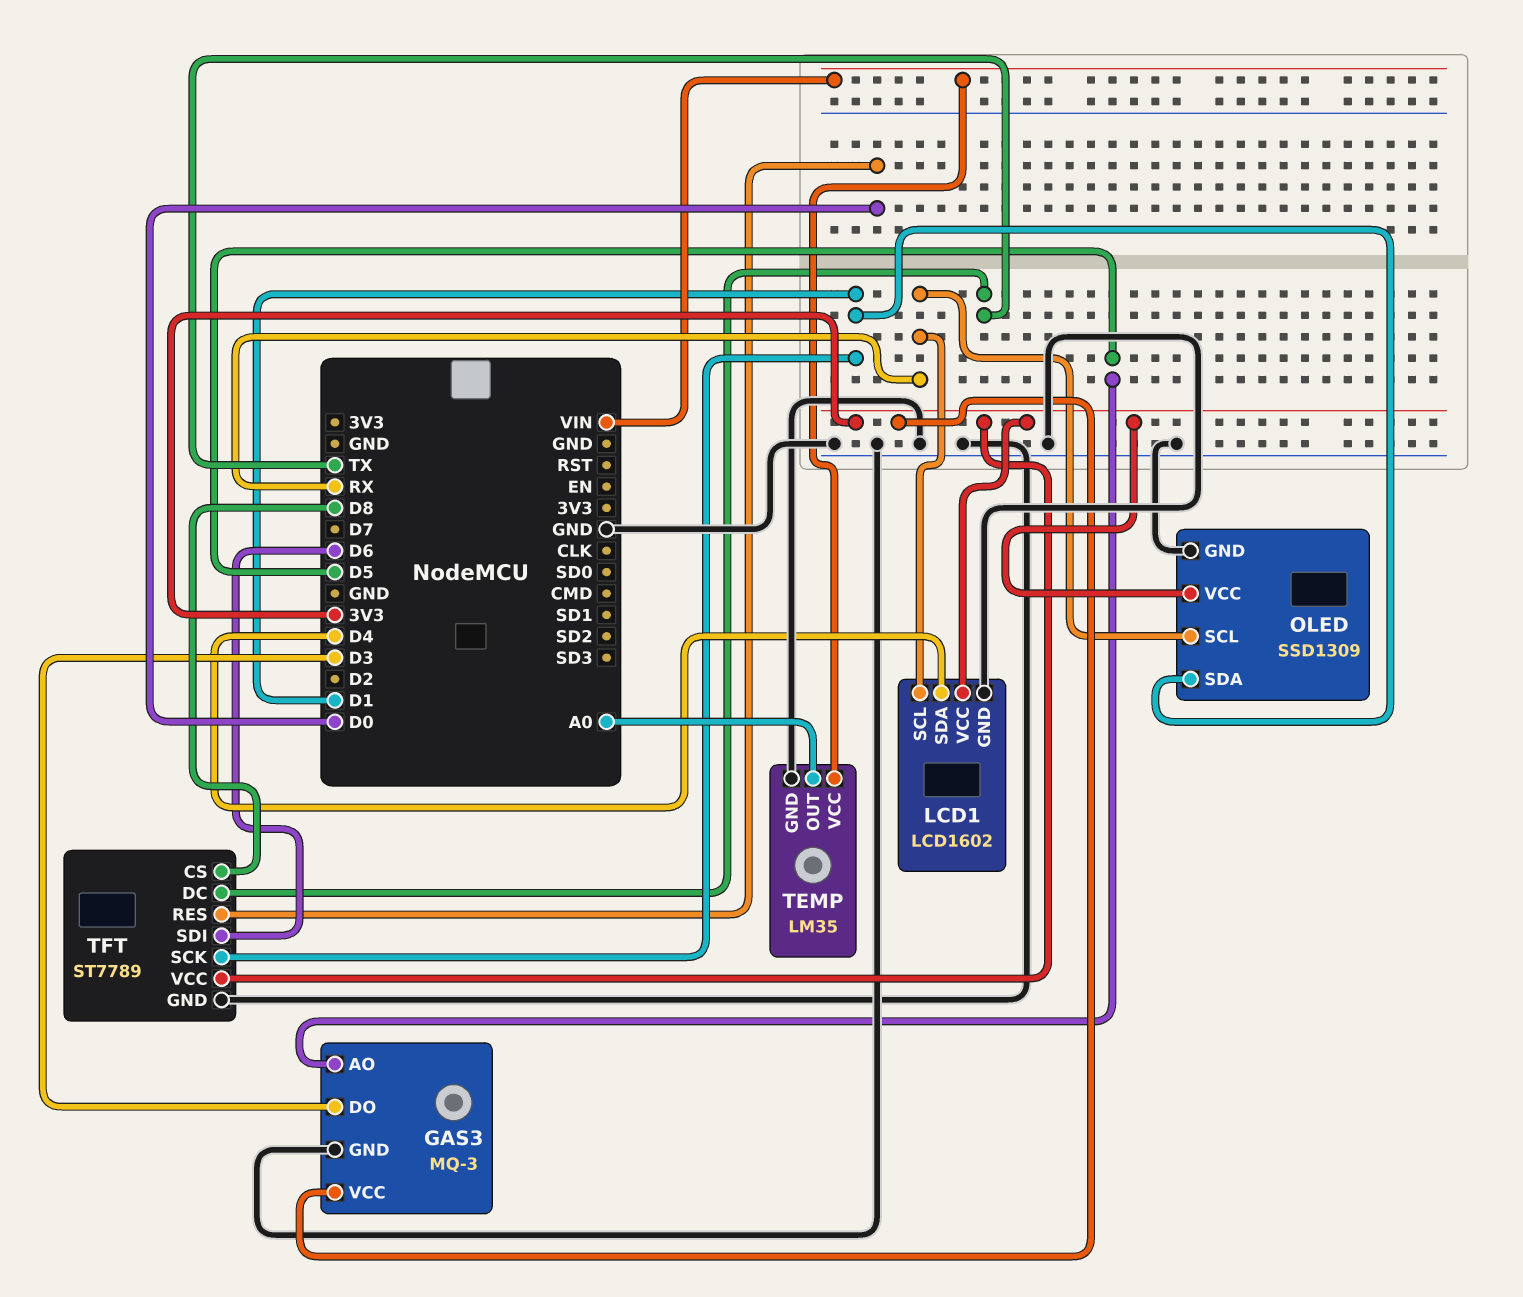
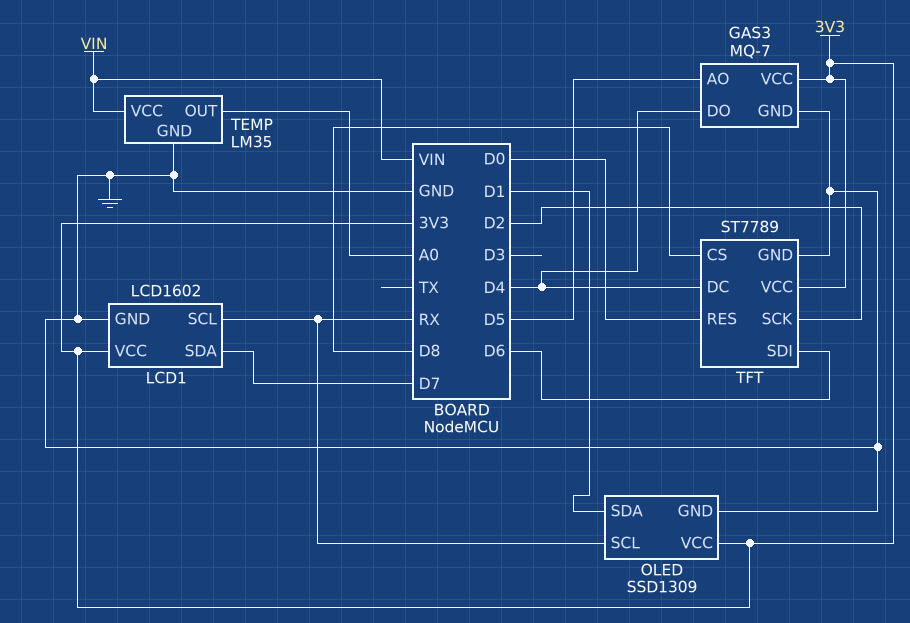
GAS3: MQ-3 -> MQ-7
GAS3 pin DO: D3 -> D4
LCD1 pin SDA: D4 -> D7
TFT pin DC: TX -> D4
TFT pin SCK: D1 -> D2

- _PROMPT_: Give every line of the listing above again, exactly, with no images.

- _OUTPUT_:
GAS3: MQ-3 -> MQ-7
GAS3 pin DO: D3 -> D4
LCD1 pin SDA: D4 -> D7
TFT pin DC: TX -> D4
TFT pin SCK: D1 -> D2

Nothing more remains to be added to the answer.